ACTION ITEM: If a line below includes the string "degrees", copy it.

SOURCE INFORMATION:
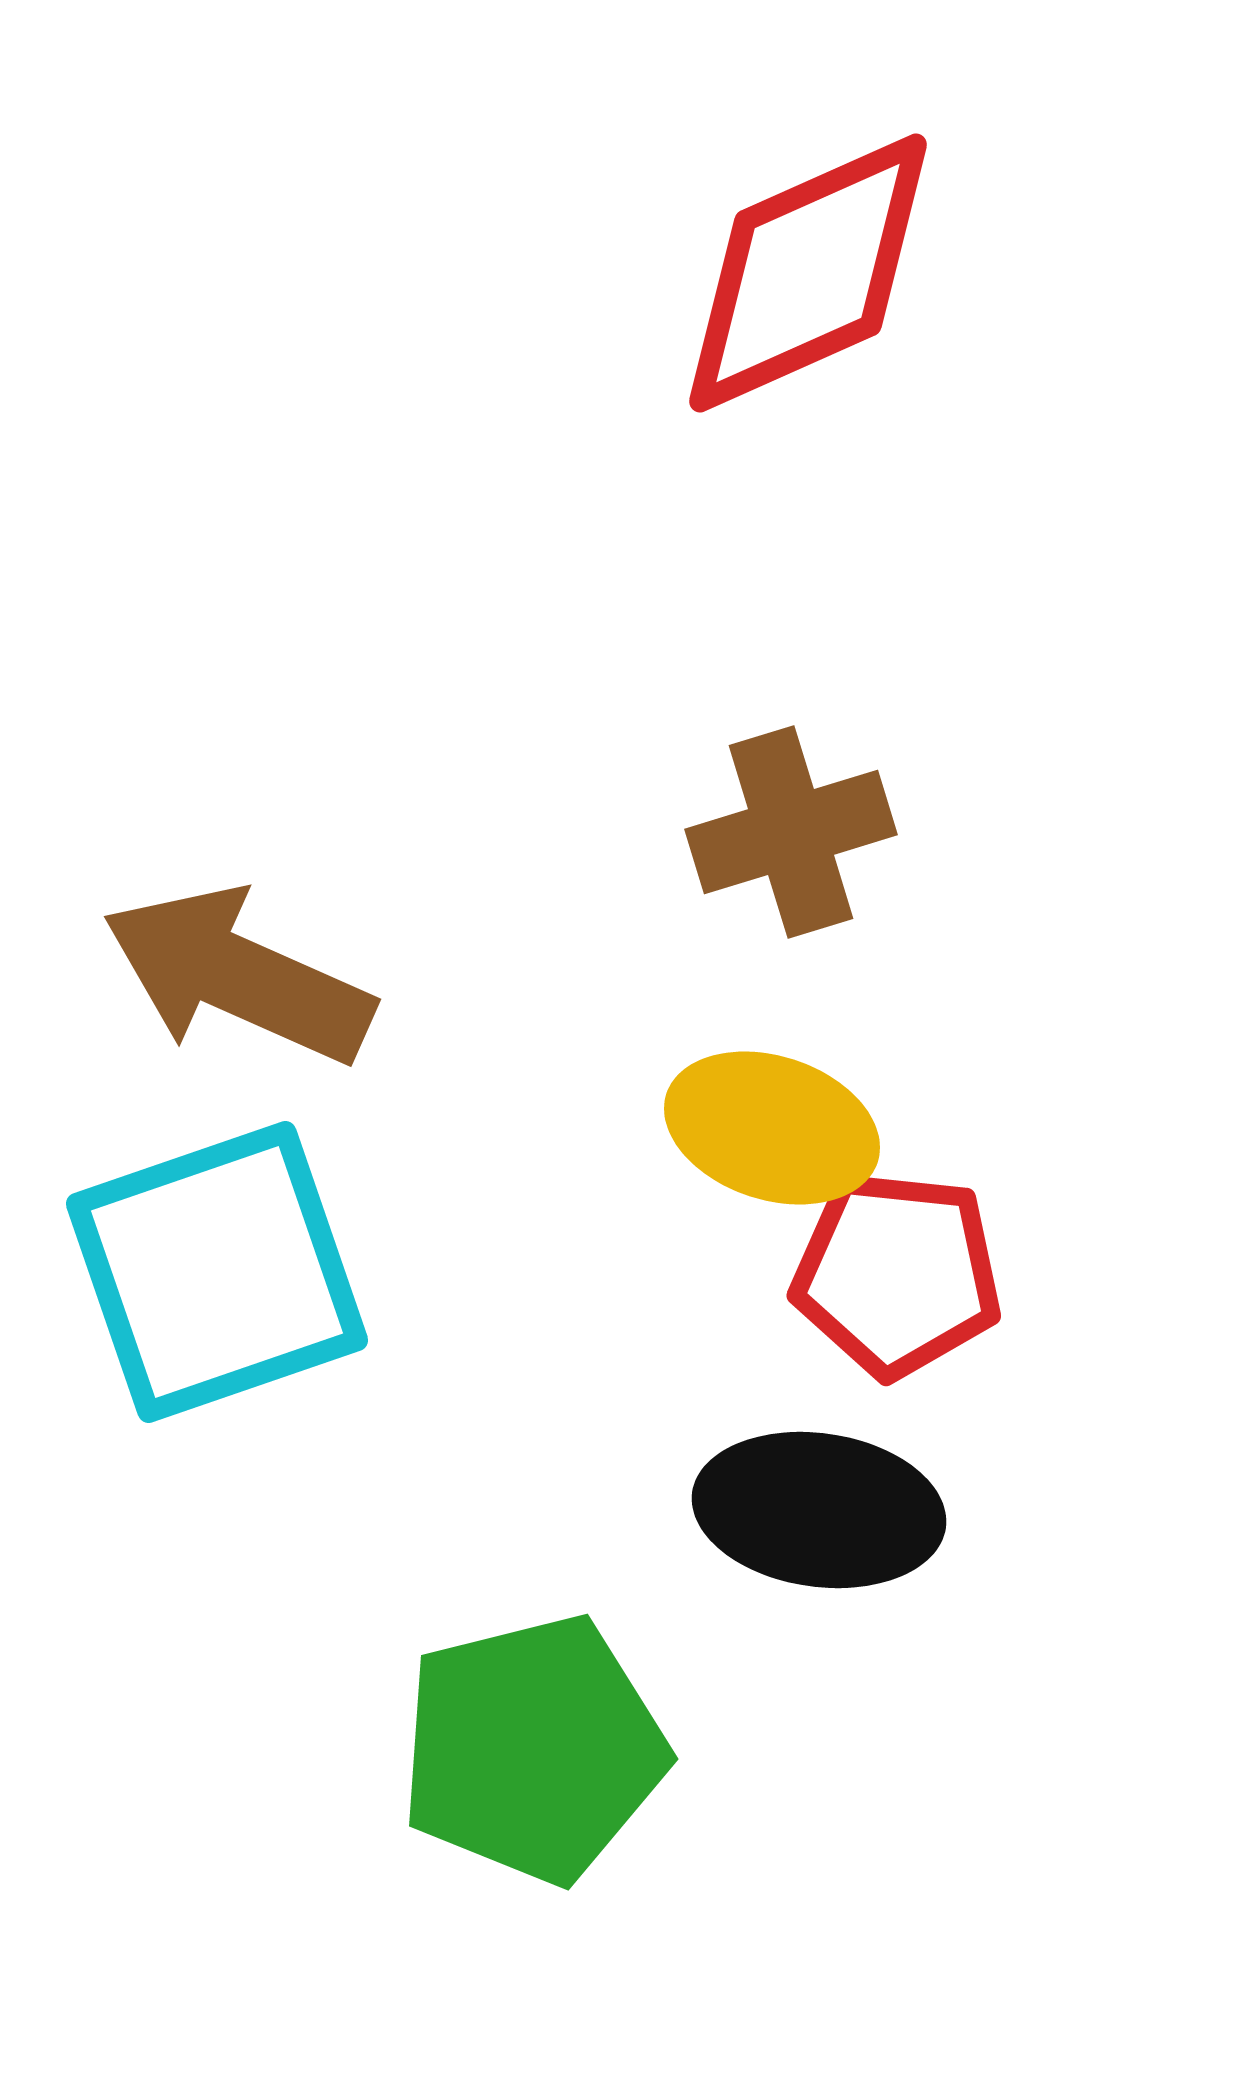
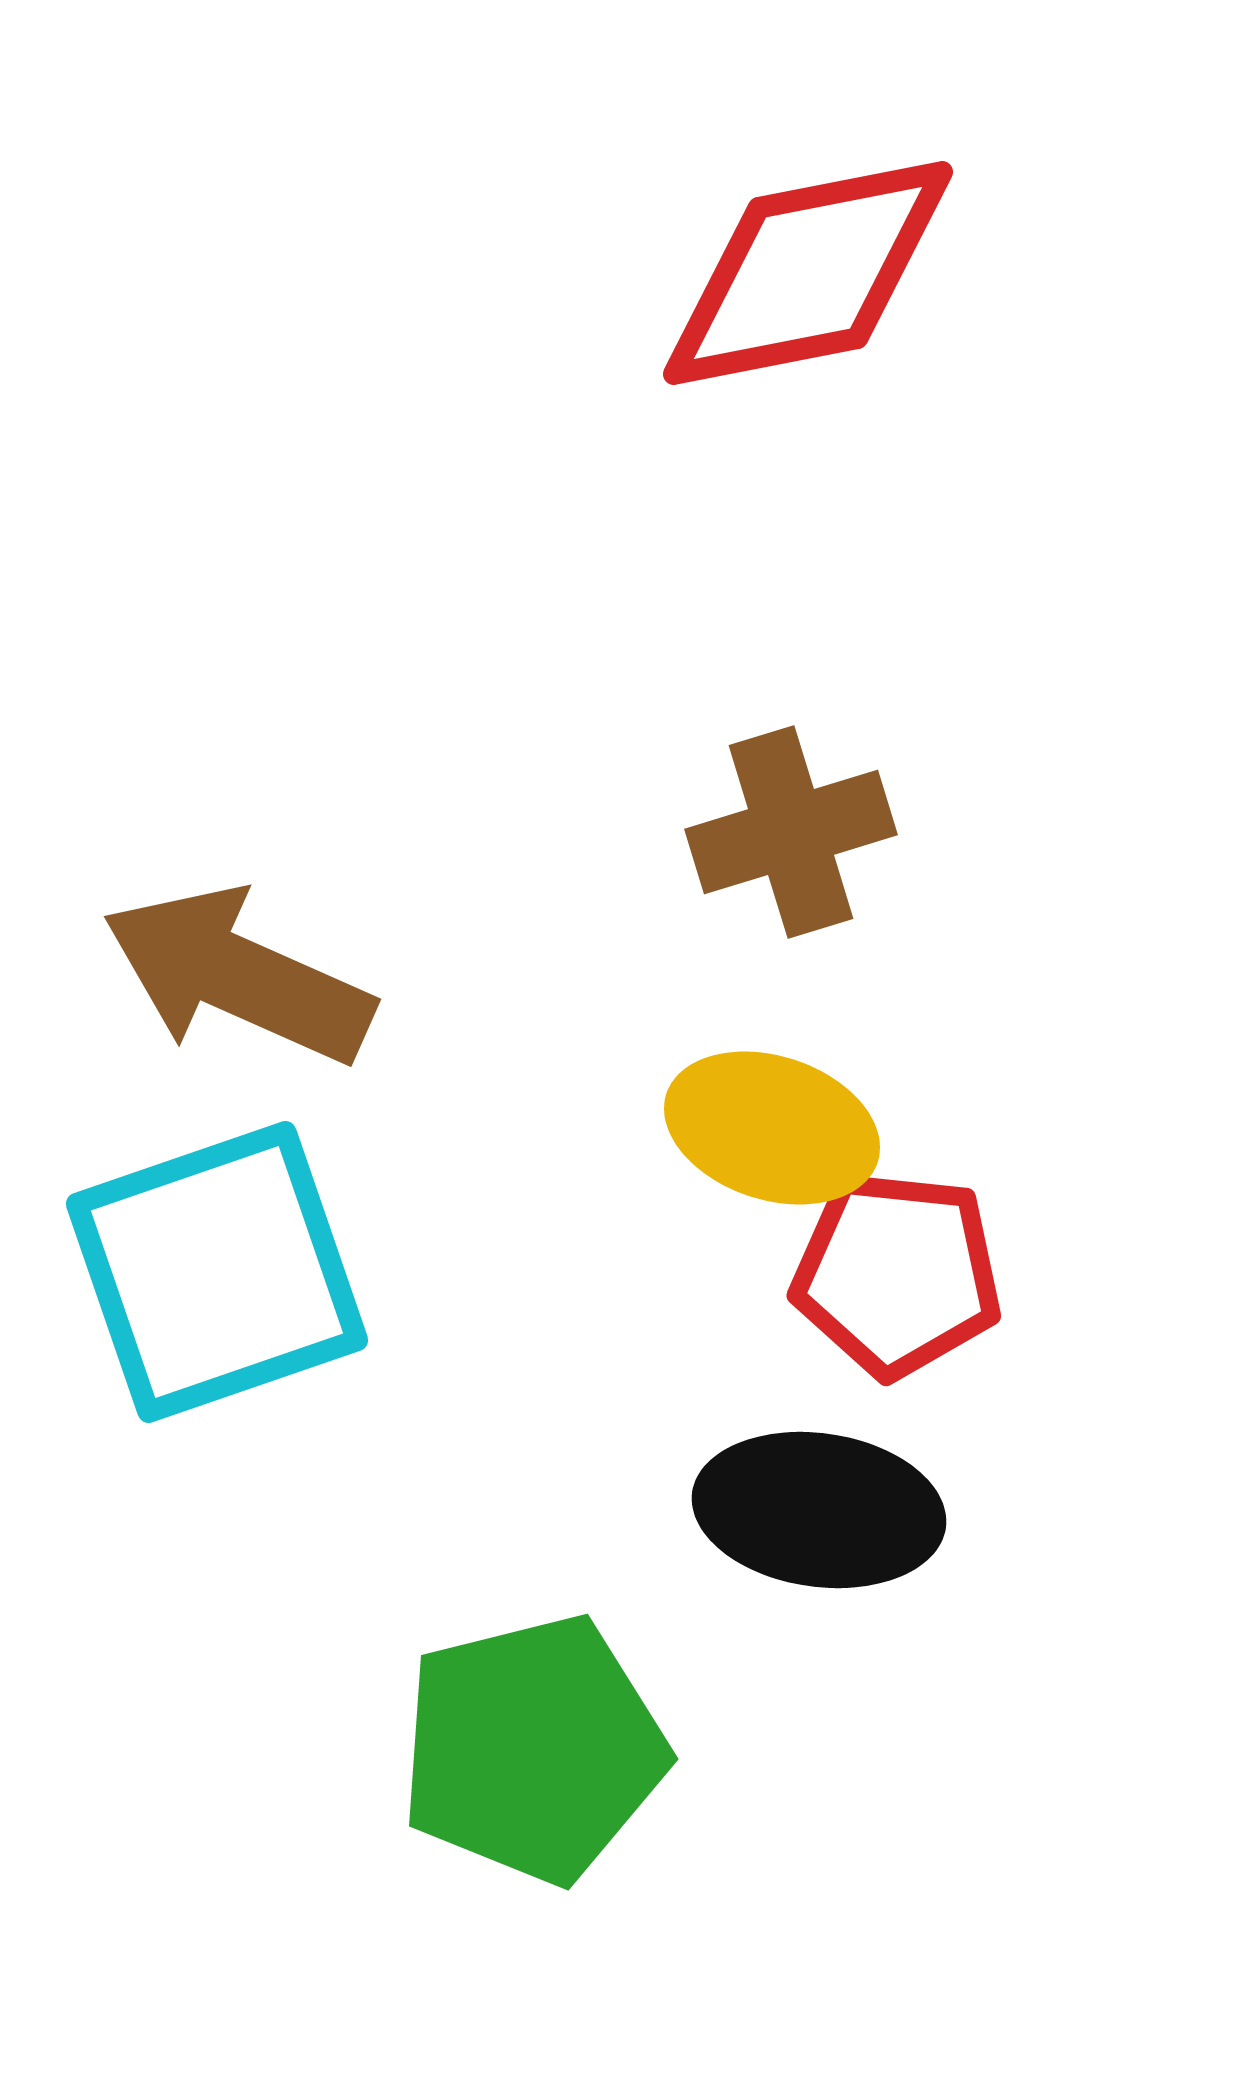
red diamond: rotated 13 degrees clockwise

...

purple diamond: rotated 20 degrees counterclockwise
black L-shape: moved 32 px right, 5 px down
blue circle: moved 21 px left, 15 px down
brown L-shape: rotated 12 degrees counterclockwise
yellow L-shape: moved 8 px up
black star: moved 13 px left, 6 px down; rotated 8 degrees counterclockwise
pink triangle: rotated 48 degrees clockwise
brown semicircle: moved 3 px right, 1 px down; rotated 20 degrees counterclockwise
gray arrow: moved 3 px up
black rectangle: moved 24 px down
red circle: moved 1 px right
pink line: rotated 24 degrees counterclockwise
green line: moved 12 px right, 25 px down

ANSWER SPACE:
red diamond: rotated 13 degrees clockwise
purple diamond: rotated 20 degrees counterclockwise
brown L-shape: rotated 12 degrees counterclockwise
black star: moved 13 px left, 6 px down; rotated 8 degrees counterclockwise
pink triangle: rotated 48 degrees clockwise
brown semicircle: moved 3 px right, 1 px down; rotated 20 degrees counterclockwise
pink line: rotated 24 degrees counterclockwise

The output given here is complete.